* _Task instructions_
Revise the lines starting with the one that contains "The black matte coat at center appears" and going on through the one that contains "object. (554, 395).": replace "white textured houses" with "white stucco houses" everywhere it occurs and leave everything else unchanged. Return only those lines.

* _Task data_
*****

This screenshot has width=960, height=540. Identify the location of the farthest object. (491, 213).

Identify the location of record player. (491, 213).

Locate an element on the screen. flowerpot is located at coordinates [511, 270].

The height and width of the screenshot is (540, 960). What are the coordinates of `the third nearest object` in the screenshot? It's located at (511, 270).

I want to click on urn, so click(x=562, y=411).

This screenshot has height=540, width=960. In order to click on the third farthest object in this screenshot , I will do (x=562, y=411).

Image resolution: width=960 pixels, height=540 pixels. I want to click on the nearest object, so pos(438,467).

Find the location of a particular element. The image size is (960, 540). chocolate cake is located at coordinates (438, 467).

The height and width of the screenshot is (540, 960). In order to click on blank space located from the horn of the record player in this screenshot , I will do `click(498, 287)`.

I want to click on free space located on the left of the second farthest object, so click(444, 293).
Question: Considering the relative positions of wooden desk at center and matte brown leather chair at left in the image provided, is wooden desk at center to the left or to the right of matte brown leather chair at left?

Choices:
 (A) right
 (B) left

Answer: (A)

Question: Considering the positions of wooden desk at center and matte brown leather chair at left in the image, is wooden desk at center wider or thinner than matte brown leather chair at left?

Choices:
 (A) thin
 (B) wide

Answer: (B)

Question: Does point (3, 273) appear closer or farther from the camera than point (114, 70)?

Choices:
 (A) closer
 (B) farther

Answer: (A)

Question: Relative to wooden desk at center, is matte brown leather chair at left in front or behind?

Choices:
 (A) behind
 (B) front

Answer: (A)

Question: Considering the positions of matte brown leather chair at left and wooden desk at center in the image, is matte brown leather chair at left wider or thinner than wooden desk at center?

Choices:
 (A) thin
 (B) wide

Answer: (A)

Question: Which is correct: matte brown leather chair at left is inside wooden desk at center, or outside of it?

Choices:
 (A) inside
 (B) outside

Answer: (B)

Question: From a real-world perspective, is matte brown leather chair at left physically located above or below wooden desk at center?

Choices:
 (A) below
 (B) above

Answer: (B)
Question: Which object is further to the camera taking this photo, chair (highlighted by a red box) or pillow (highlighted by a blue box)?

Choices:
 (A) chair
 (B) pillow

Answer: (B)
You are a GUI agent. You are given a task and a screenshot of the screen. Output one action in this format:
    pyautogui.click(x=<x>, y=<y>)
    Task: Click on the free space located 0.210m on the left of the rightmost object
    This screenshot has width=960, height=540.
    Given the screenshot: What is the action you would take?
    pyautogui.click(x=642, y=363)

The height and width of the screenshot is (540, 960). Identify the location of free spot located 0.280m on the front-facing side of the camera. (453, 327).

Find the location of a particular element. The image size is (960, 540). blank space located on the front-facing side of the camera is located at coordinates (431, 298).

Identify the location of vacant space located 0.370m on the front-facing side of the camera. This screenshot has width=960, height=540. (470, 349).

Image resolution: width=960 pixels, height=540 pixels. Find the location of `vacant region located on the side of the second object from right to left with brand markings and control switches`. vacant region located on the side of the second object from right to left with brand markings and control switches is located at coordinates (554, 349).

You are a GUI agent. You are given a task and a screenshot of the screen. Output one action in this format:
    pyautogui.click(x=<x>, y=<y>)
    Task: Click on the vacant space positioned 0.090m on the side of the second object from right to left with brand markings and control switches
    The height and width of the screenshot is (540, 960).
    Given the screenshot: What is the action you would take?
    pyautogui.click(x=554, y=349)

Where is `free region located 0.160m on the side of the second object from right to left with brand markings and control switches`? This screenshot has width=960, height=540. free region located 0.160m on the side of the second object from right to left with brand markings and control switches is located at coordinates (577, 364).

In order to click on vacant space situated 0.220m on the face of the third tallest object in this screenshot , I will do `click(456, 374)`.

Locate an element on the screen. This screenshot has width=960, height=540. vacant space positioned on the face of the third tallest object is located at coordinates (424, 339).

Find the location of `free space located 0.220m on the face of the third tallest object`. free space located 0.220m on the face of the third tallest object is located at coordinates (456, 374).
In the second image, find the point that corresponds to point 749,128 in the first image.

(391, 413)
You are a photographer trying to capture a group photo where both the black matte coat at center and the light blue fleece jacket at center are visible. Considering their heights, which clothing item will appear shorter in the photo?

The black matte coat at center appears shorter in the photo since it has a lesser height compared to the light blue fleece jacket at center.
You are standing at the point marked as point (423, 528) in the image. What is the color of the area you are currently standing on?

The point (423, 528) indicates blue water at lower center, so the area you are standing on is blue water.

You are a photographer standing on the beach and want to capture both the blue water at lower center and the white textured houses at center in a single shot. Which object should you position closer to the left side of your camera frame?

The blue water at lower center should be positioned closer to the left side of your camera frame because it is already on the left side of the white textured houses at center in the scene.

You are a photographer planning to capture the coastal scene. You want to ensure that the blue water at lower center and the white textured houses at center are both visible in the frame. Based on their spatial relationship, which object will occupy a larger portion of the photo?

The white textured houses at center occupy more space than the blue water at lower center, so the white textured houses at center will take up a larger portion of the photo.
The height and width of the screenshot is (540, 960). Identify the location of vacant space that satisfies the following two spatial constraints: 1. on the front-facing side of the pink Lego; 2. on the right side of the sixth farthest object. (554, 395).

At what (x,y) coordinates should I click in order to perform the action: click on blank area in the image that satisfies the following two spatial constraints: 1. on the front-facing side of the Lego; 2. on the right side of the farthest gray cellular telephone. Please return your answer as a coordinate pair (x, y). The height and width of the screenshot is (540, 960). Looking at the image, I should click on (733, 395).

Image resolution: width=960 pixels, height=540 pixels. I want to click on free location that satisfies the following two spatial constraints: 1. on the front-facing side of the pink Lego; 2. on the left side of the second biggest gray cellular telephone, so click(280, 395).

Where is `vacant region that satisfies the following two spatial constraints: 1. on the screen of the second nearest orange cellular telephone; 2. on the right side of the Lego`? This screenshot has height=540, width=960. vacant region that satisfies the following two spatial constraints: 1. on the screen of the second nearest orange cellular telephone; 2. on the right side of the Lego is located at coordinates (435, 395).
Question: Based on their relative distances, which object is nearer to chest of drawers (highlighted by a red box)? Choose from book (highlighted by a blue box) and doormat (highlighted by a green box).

*****

* _Written solution_
The black matte coat at center appears shorter in the photo since it has a lesser height compared to the light blue fleece jacket at center.
You are standing at the point marked as point (423, 528) in the image. What is the color of the area you are currently standing on?

The point (423, 528) indicates blue water at lower center, so the area you are standing on is blue water.

You are a photographer standing on the beach and want to capture both the blue water at lower center and the white stucco houses at center in a single shot. Which object should you position closer to the left side of your camera frame?

The blue water at lower center should be positioned closer to the left side of your camera frame because it is already on the left side of the white stucco houses at center in the scene.

You are a photographer planning to capture the coastal scene. You want to ensure that the blue water at lower center and the white stucco houses at center are both visible in the frame. Based on their spatial relationship, which object will occupy a larger portion of the photo?

The white stucco houses at center occupy more space than the blue water at lower center, so the white stucco houses at center will take up a larger portion of the photo.
The height and width of the screenshot is (540, 960). Identify the location of vacant space that satisfies the following two spatial constraints: 1. on the front-facing side of the pink Lego; 2. on the right side of the sixth farthest object. (554, 395).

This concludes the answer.